> _Data supplied_
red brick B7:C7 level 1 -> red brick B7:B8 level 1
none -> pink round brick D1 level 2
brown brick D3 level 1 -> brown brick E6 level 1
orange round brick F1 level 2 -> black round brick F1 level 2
==
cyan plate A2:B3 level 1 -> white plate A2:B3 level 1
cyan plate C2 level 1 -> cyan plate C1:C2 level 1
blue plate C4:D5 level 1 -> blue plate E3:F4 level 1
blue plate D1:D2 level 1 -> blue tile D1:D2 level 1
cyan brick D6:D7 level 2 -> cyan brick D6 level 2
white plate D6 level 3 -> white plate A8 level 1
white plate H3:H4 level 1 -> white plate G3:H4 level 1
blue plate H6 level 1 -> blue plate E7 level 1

> _Activity_
The answer is the lines above between the line holding "blue plate C4:D5" and the line holding "blue plate H6", inclusive, each written out exactly, and no others.

> _The completed task_
blue plate C4:D5 level 1 -> blue plate E3:F4 level 1
blue plate D1:D2 level 1 -> blue tile D1:D2 level 1
cyan brick D6:D7 level 2 -> cyan brick D6 level 2
white plate D6 level 3 -> white plate A8 level 1
white plate H3:H4 level 1 -> white plate G3:H4 level 1
blue plate H6 level 1 -> blue plate E7 level 1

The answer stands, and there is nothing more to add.